Task instructions: With the pictures excluded, reproduce all of the data exactly.

Segment Open

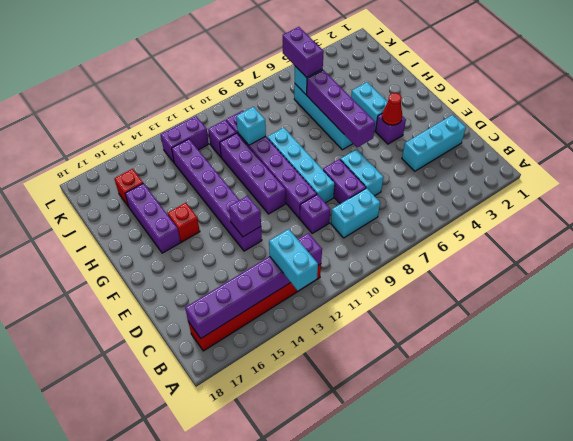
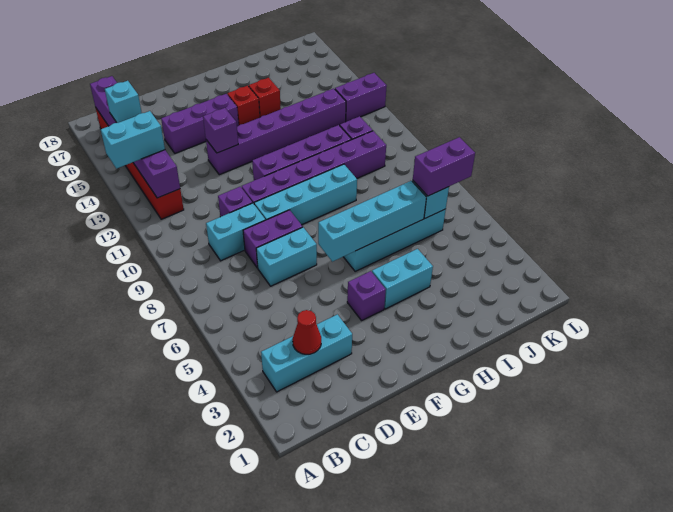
cyan brick C8:C9 level 1 -> cyan brick C9:D9 level 1
cyan brick D2:D4 level 1 -> cyan brick B3:D3 level 1
red cone F4 level 2 -> red cone C3 level 2
purple brick F6:I6 level 2 -> cyan brick F6:I6 level 2
purple brick G16:I16 level 1 -> purple brick D15:F15 level 1
cyan brick I10 level 2 -> cyan brick B15 level 3
red brick J16 level 1 -> red brick H15 level 1
purple brick K12:K13 level 1 -> purple brick K13:L13 level 1

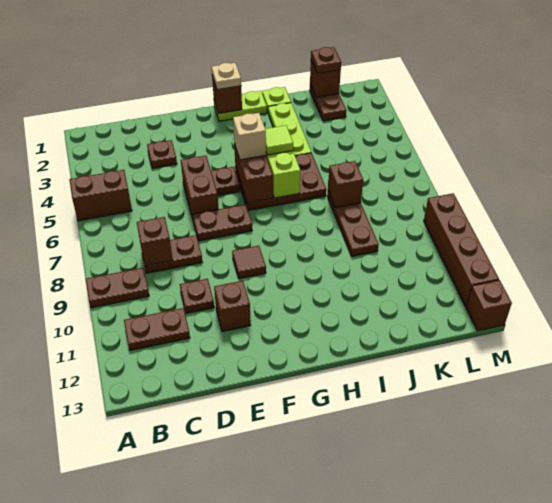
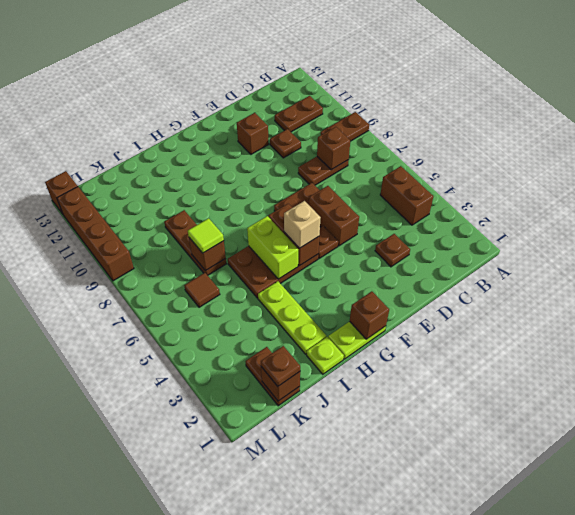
brown brick A5:B5 level 1 -> brown brick B4:B5 level 1
brown tile F9 level 1 -> brown tile K6 level 1
tan plate G1 level 3 -> none
lime tile H5 level 3 -> lime tile J7 level 3

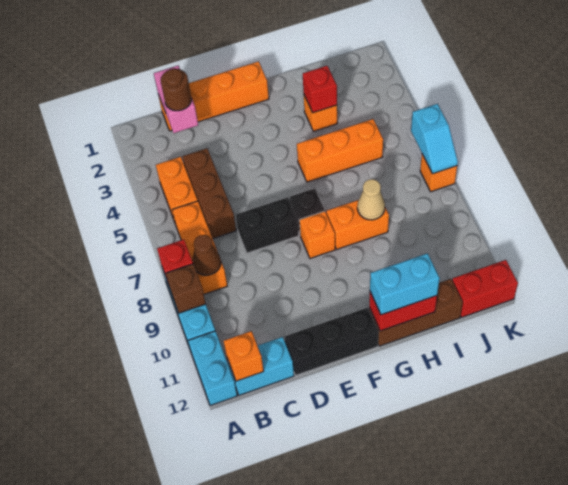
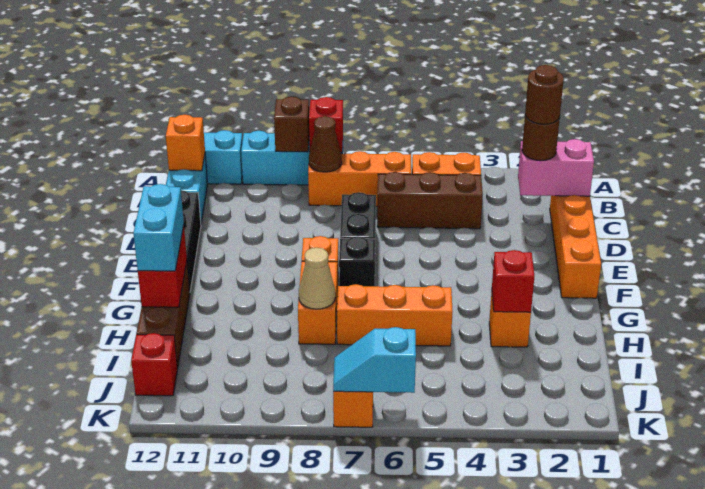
none -> brown round brick C2 level 4
orange brick G5:I5 level 1 -> orange brick H5:H7 level 1
red brick J12:K12 level 1 -> red brick J12 level 1

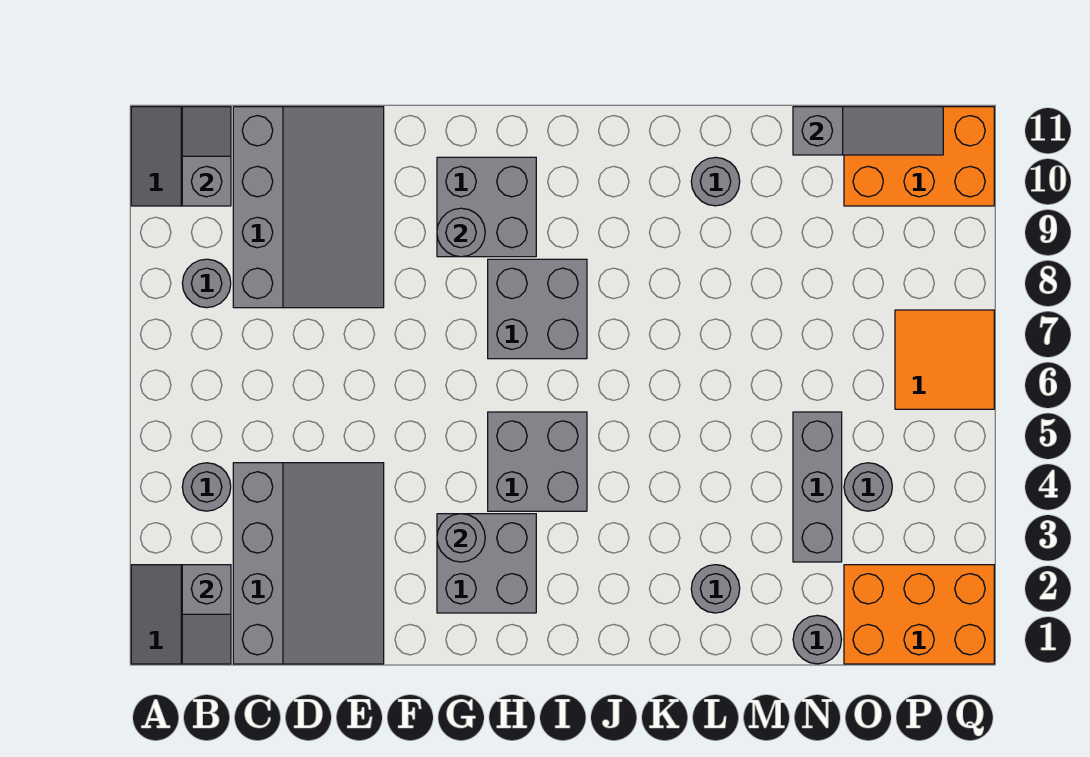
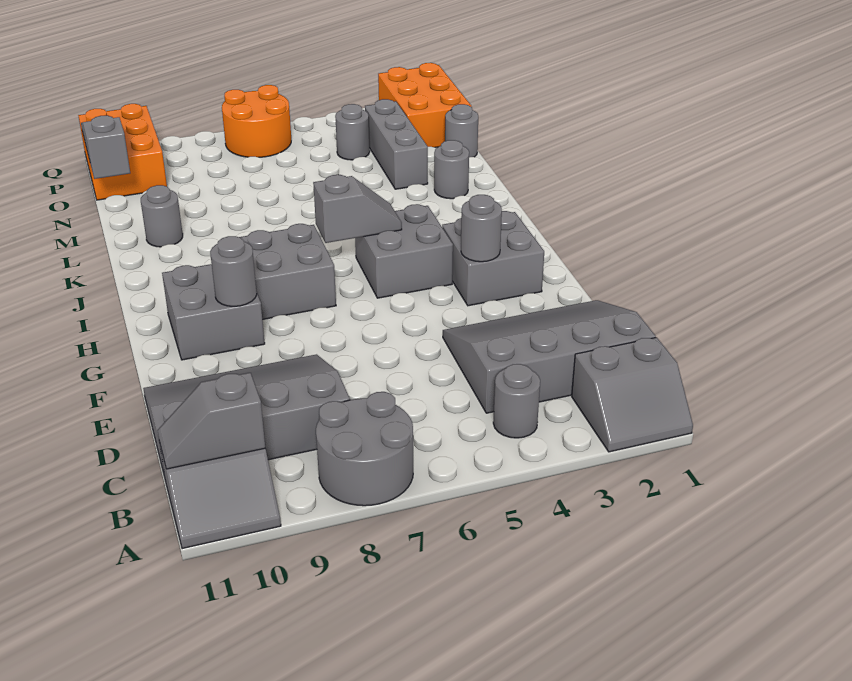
grey slope B1:B2 level 2 top 2 -> grey slope I5:I6 level 2 top 6
grey round brick B8 level 1 -> grey round brick A7:B8 level 1
grey brick N3:N5 level 1 -> grey brick M3:O3 level 1
orange tile P6:Q7 level 1 -> orange round brick P6:Q7 level 1

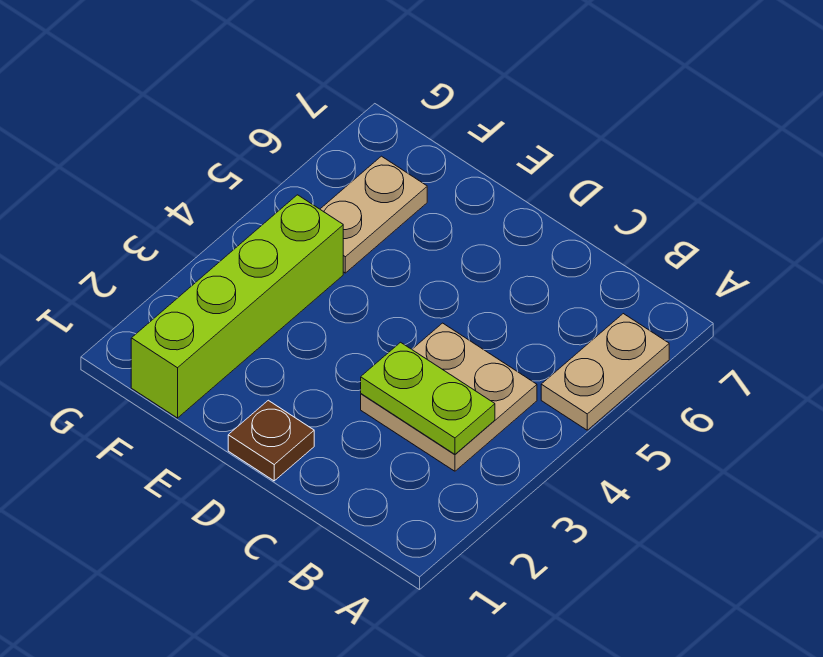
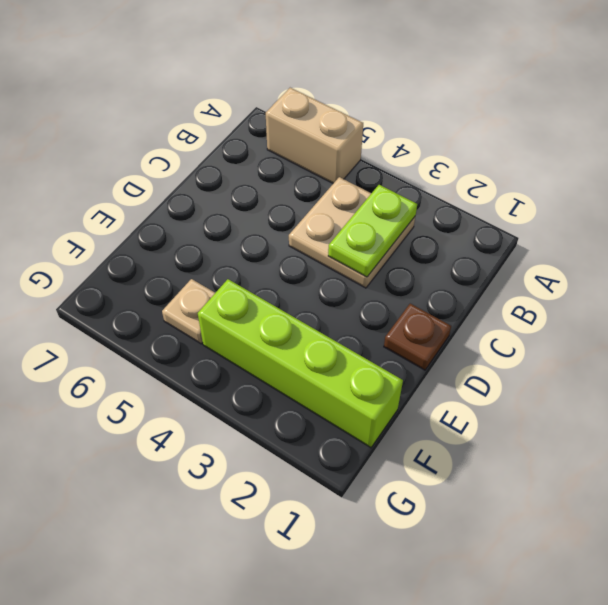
tan plate A5:A6 level 1 -> tan brick A5:A6 level 1
tan plate F5:F6 level 1 -> tan plate F5 level 1

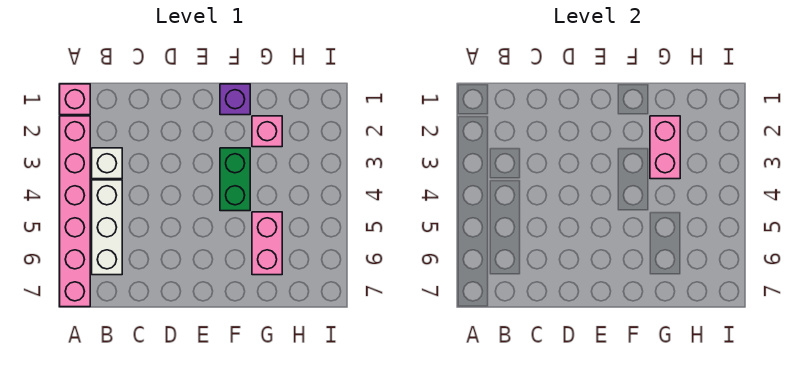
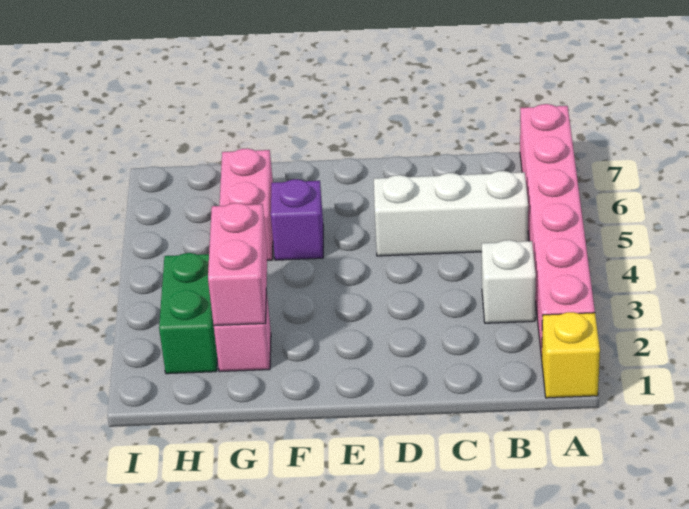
pink brick A1 level 1 -> yellow brick A1 level 1
white brick B4:B6 level 1 -> white brick B5:D5 level 1
purple brick F1 level 1 -> purple brick F5 level 1
green brick F3:F4 level 1 -> green brick H2:H3 level 1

Segment Closed

Reply:
cyan brick C8:C9 level 1 -> cyan brick C9:D9 level 1
cyan brick D2:D4 level 1 -> cyan brick B3:D3 level 1
red cone F4 level 2 -> red cone C3 level 2
purple brick F6:I6 level 2 -> cyan brick F6:I6 level 2
purple brick G16:I16 level 1 -> purple brick D15:F15 level 1
cyan brick I10 level 2 -> cyan brick B15 level 3
red brick J16 level 1 -> red brick H15 level 1
purple brick K12:K13 level 1 -> purple brick K13:L13 level 1

brown brick A5:B5 level 1 -> brown brick B4:B5 level 1
brown tile F9 level 1 -> brown tile K6 level 1
tan plate G1 level 3 -> none
lime tile H5 level 3 -> lime tile J7 level 3

none -> brown round brick C2 level 4
orange brick G5:I5 level 1 -> orange brick H5:H7 level 1
red brick J12:K12 level 1 -> red brick J12 level 1

grey slope B1:B2 level 2 top 2 -> grey slope I5:I6 level 2 top 6
grey round brick B8 level 1 -> grey round brick A7:B8 level 1
grey brick N3:N5 level 1 -> grey brick M3:O3 level 1
orange tile P6:Q7 level 1 -> orange round brick P6:Q7 level 1

tan plate A5:A6 level 1 -> tan brick A5:A6 level 1
tan plate F5:F6 level 1 -> tan plate F5 level 1

pink brick A1 level 1 -> yellow brick A1 level 1
white brick B4:B6 level 1 -> white brick B5:D5 level 1
purple brick F1 level 1 -> purple brick F5 level 1
green brick F3:F4 level 1 -> green brick H2:H3 level 1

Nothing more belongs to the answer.